--- Problem description ---
Give back the data below word for word. Any image in it should be left out.

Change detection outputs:
^^^^^^^^
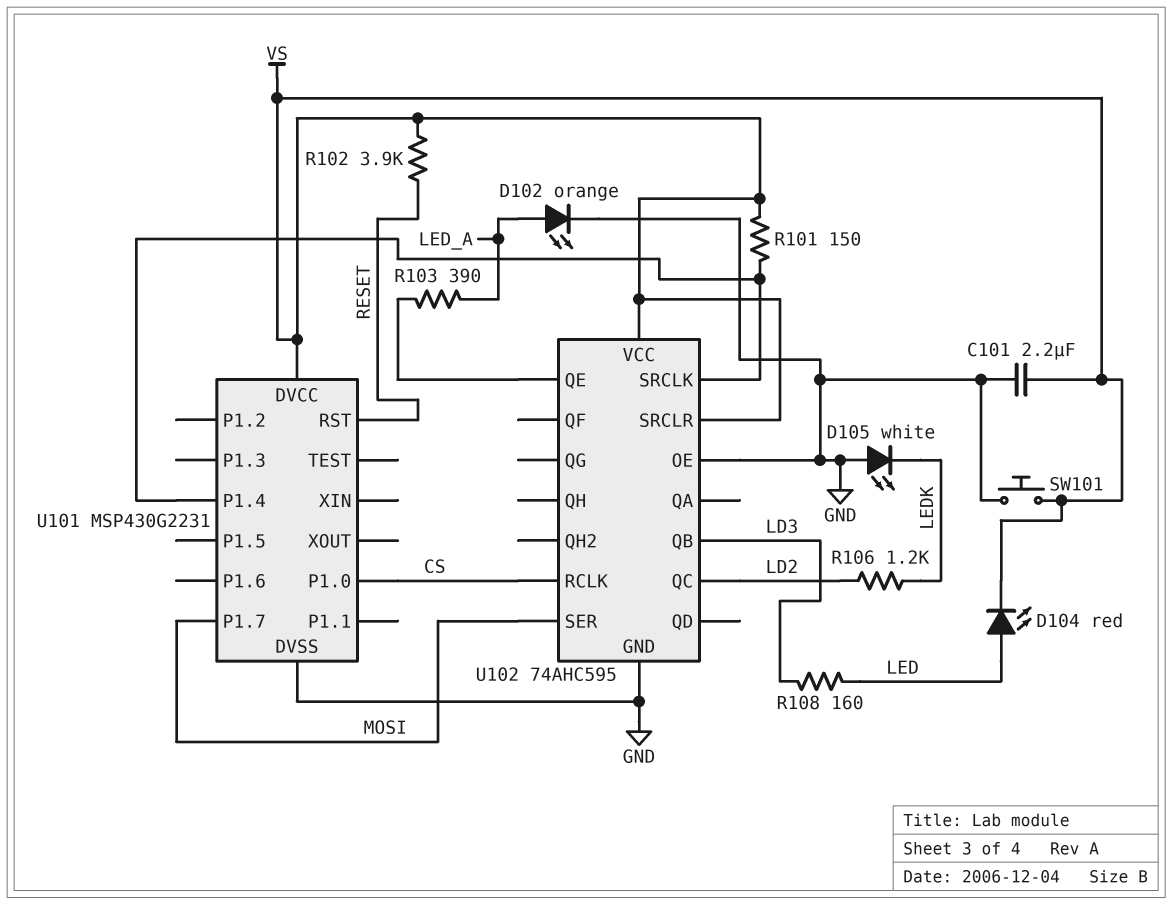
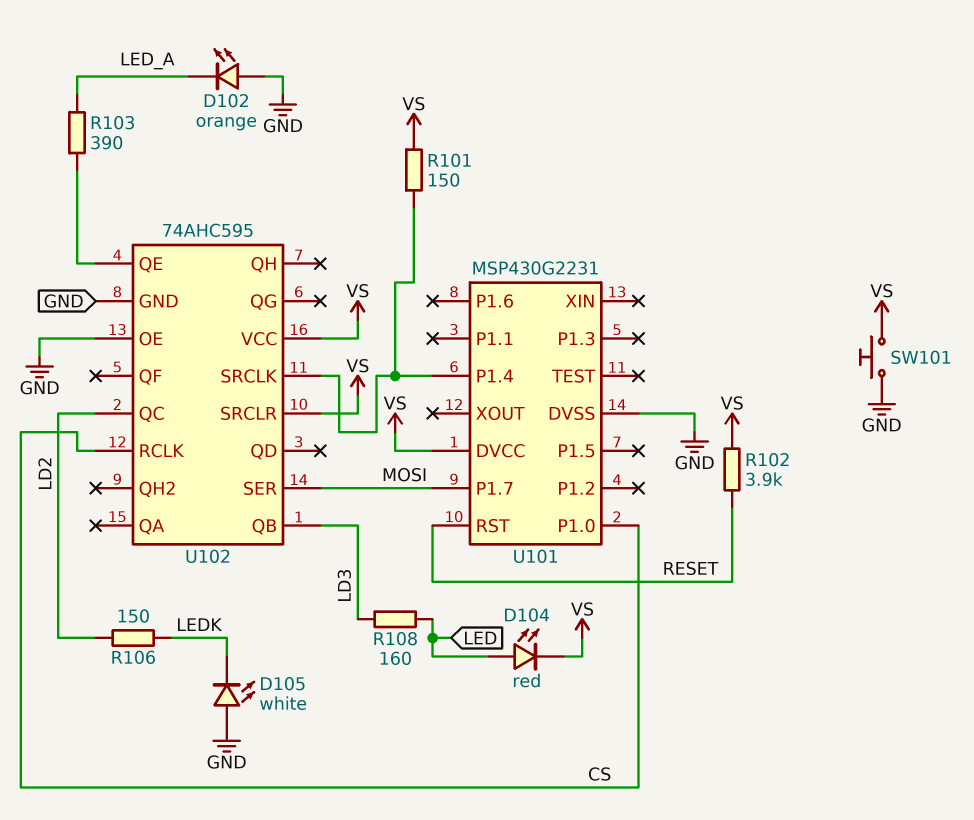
C101: 2.2uF (GND, VS) -> none
D102: LED orange (A LED_A, K GND) -> LED orange (A GND, K LED_A)
R106: 1.2k (LD2, LEDK) -> 150 (LD2, LEDK)

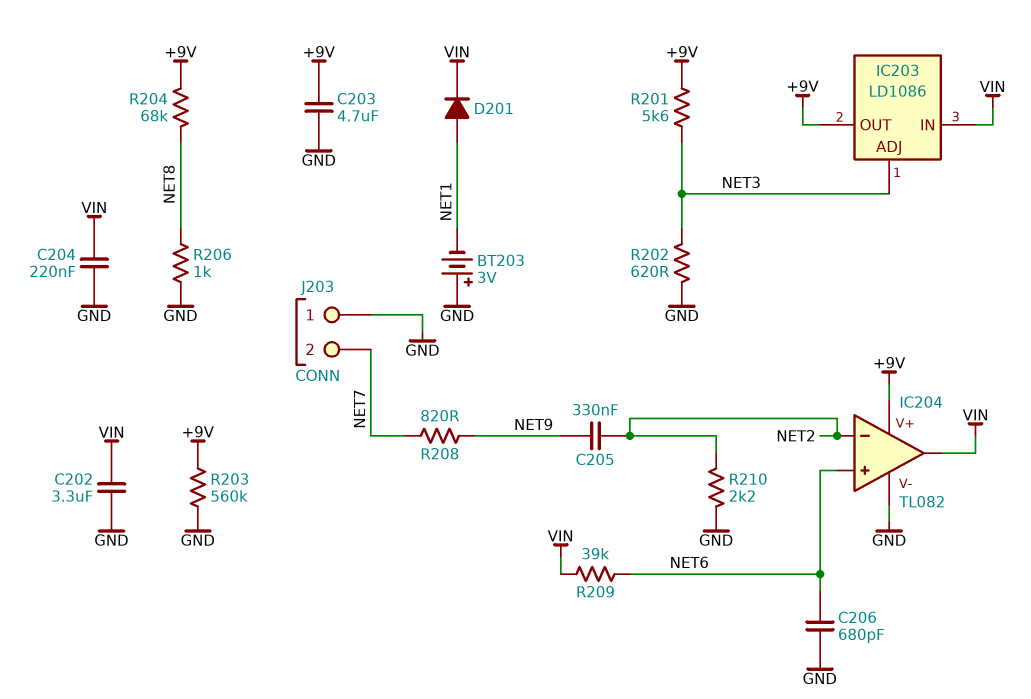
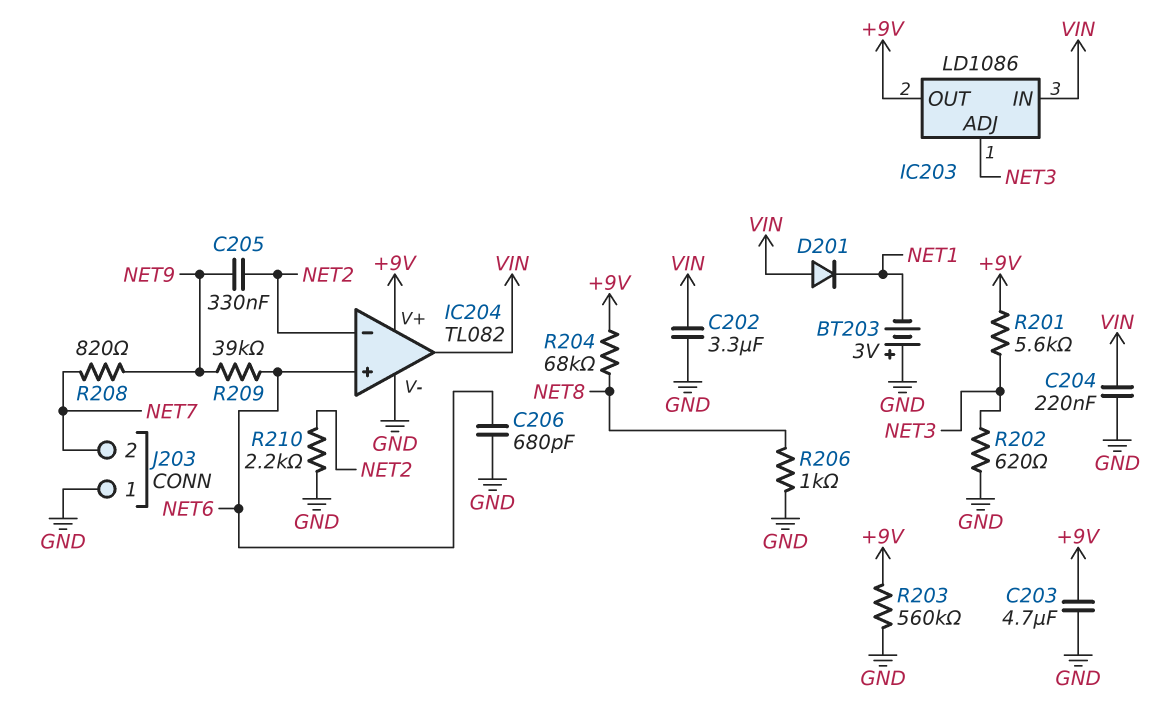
D201: diode (A NET1, K VIN) -> diode (A VIN, K NET1)
R209: 39k (NET6, VIN) -> 39k (NET6, NET9)

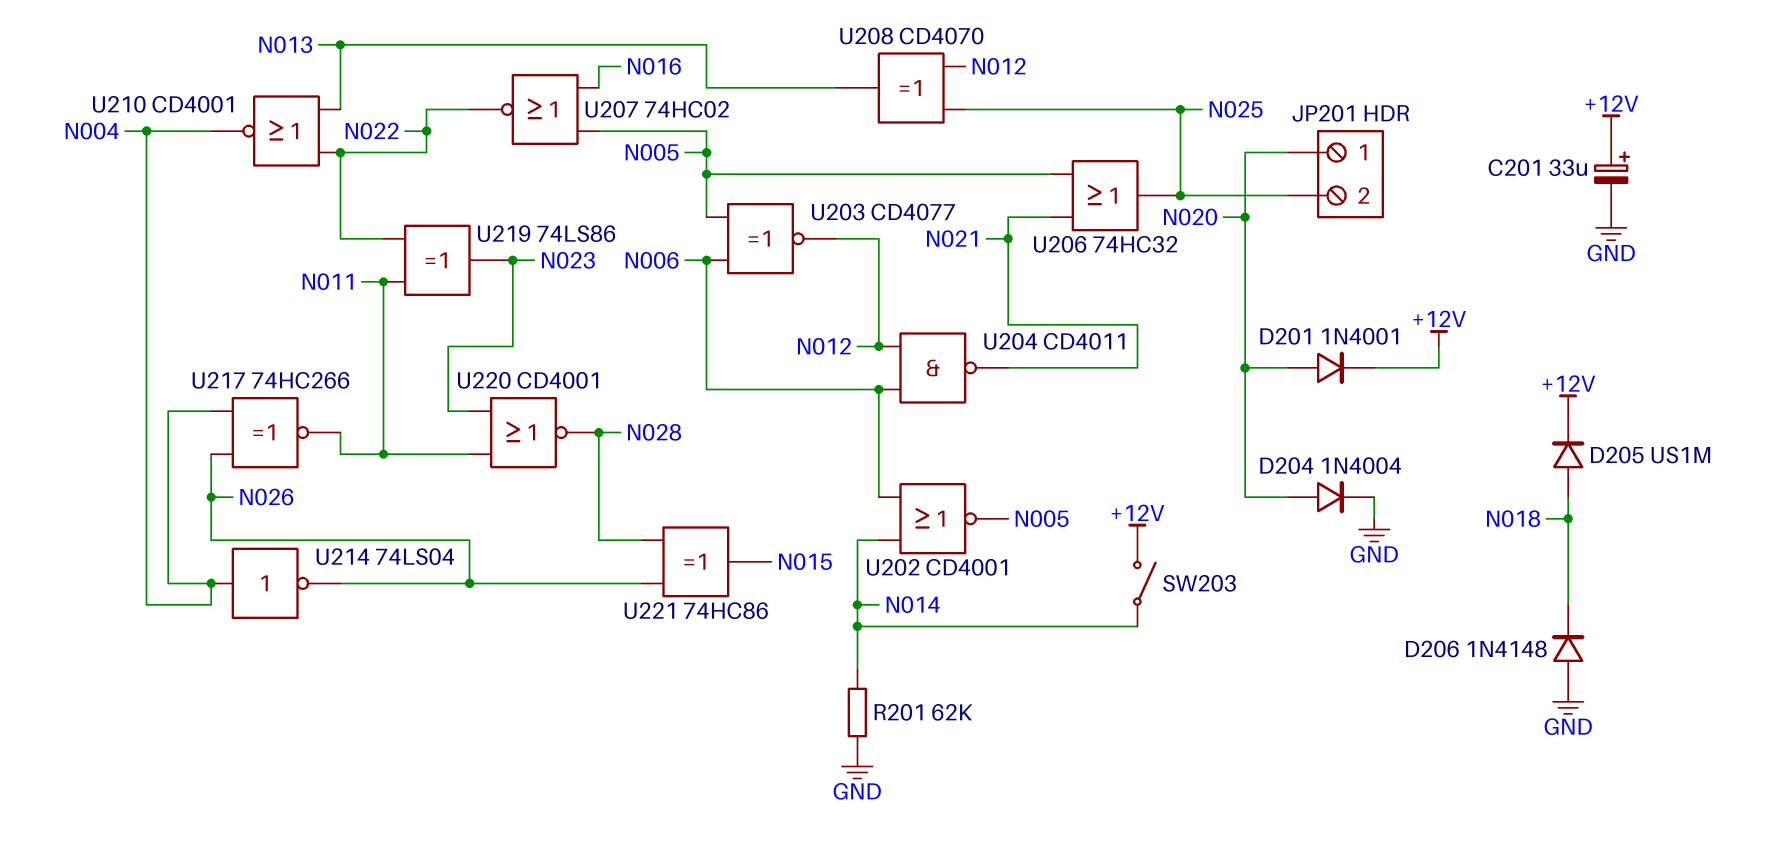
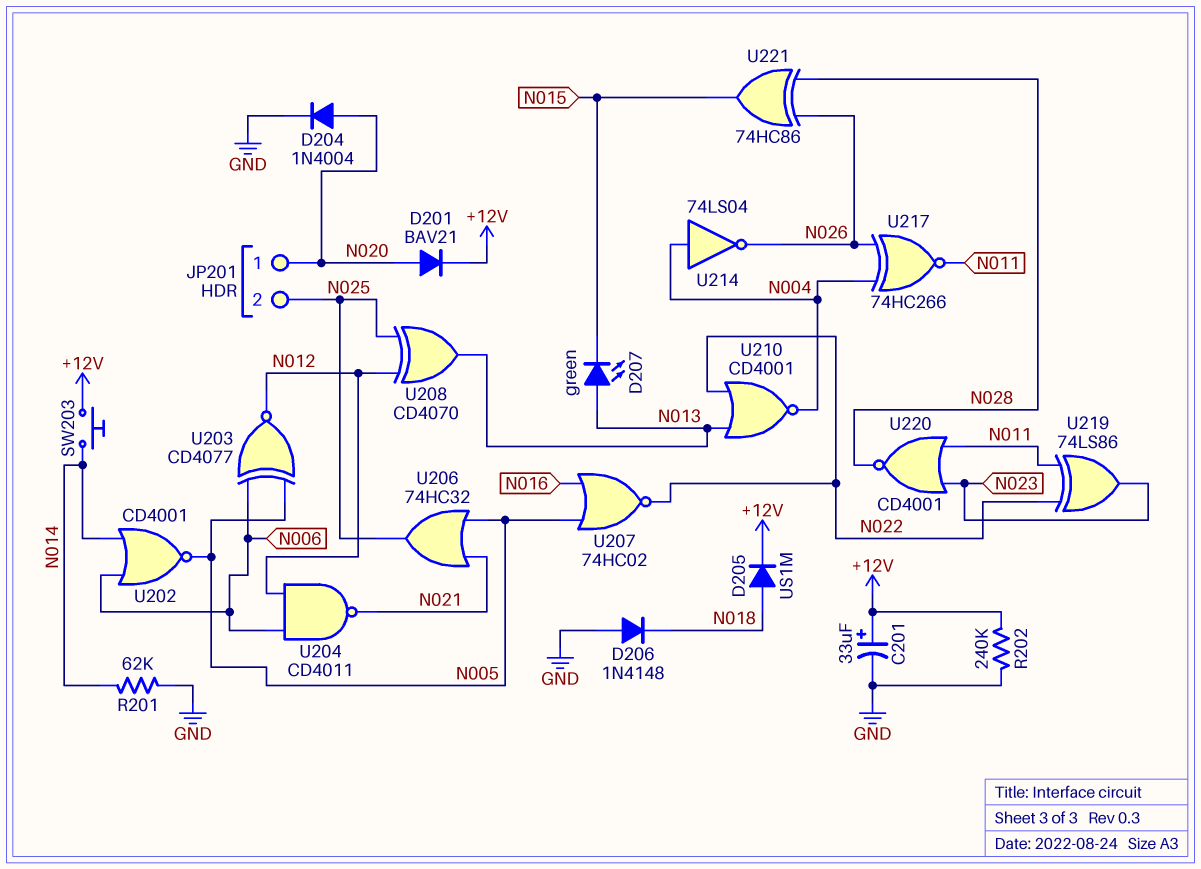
D201: diode 1N4001 (A N020, K +12V) -> diode BAV21 (A N020, K +12V)
D207: none -> LED green (A N013, K N015)
R202: none -> 240k (+12V, GND)
SW203: switch (+12V, N014) -> button (+12V, N014)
^^^^^^^^
--- Answer to this task ---
C101: 2.2uF (GND, VS) -> none
D102: LED orange (A LED_A, K GND) -> LED orange (A GND, K LED_A)
R106: 1.2k (LD2, LEDK) -> 150 (LD2, LEDK)

D201: diode (A NET1, K VIN) -> diode (A VIN, K NET1)
R209: 39k (NET6, VIN) -> 39k (NET6, NET9)

D201: diode 1N4001 (A N020, K +12V) -> diode BAV21 (A N020, K +12V)
D207: none -> LED green (A N013, K N015)
R202: none -> 240k (+12V, GND)
SW203: switch (+12V, N014) -> button (+12V, N014)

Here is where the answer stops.